**PROBLEM STATEMENT:** Lines from the line with "green marker: [83,76,212,101]" to the line with "white cheese: none" in the entries below, and only those, must be output exactly, with both ends included.

**DATA:**
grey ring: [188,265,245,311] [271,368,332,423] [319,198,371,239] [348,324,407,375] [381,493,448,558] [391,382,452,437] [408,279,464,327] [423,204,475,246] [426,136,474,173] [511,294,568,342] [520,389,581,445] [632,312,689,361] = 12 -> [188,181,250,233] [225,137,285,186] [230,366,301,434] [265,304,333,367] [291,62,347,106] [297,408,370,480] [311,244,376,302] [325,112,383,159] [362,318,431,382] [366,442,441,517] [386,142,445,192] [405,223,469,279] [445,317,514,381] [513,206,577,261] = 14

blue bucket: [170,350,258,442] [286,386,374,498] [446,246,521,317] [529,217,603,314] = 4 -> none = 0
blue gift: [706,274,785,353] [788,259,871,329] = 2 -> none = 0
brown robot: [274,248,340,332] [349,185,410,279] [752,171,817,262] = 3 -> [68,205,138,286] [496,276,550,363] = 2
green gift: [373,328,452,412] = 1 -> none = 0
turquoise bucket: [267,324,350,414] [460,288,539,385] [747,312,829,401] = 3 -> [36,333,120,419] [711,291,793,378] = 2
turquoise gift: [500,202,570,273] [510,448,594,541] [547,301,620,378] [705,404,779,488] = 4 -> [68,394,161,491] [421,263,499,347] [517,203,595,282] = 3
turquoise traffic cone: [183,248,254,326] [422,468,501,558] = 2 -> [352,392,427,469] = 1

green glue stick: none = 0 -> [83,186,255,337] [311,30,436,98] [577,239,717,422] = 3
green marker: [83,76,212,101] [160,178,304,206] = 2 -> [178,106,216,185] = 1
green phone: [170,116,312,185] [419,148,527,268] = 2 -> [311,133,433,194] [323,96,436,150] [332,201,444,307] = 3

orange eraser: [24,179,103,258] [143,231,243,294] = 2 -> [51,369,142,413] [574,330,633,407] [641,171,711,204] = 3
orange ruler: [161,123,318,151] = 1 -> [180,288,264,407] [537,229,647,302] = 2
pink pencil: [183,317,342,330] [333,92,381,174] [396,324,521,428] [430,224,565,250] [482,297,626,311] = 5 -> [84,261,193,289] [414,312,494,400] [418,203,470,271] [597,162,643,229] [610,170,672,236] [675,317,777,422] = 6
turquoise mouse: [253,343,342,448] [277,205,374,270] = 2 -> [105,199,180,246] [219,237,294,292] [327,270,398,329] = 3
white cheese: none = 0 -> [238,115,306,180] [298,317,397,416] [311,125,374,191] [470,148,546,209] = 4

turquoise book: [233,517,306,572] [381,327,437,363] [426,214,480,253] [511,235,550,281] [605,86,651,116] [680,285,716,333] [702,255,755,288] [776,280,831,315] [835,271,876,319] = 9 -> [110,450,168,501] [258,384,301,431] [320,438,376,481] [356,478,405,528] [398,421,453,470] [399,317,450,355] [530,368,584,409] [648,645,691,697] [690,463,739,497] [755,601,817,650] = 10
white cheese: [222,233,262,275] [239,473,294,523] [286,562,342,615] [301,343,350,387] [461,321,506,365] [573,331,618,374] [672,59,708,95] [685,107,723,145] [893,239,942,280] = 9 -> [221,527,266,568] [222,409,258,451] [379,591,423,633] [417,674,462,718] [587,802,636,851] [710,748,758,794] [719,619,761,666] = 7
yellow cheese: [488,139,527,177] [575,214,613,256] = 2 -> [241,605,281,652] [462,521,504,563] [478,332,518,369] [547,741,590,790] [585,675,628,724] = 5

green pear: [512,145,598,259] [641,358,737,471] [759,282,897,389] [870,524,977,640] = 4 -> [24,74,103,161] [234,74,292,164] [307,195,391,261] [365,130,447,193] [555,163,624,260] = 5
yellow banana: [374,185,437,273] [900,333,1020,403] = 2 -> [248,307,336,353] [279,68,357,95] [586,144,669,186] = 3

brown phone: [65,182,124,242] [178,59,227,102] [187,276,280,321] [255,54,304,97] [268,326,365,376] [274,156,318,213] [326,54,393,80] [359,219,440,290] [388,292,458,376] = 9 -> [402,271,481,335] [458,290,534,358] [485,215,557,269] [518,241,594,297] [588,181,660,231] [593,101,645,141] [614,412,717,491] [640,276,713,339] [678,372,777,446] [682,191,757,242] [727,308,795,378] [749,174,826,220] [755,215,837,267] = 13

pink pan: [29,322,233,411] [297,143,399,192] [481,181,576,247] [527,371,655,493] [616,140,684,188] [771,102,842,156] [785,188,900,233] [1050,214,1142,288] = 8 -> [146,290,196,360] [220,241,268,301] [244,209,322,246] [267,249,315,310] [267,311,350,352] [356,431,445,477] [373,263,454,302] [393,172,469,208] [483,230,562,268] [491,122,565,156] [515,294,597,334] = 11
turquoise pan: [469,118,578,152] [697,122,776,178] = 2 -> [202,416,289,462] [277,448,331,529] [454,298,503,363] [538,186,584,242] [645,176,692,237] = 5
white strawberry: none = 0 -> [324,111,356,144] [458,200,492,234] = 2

**SOLUTION FOR THIS EXERCISE:**
green marker: [83,76,212,101] [160,178,304,206] = 2 -> [178,106,216,185] = 1
green phone: [170,116,312,185] [419,148,527,268] = 2 -> [311,133,433,194] [323,96,436,150] [332,201,444,307] = 3

orange eraser: [24,179,103,258] [143,231,243,294] = 2 -> [51,369,142,413] [574,330,633,407] [641,171,711,204] = 3
orange ruler: [161,123,318,151] = 1 -> [180,288,264,407] [537,229,647,302] = 2
pink pencil: [183,317,342,330] [333,92,381,174] [396,324,521,428] [430,224,565,250] [482,297,626,311] = 5 -> [84,261,193,289] [414,312,494,400] [418,203,470,271] [597,162,643,229] [610,170,672,236] [675,317,777,422] = 6
turquoise mouse: [253,343,342,448] [277,205,374,270] = 2 -> [105,199,180,246] [219,237,294,292] [327,270,398,329] = 3
white cheese: none = 0 -> [238,115,306,180] [298,317,397,416] [311,125,374,191] [470,148,546,209] = 4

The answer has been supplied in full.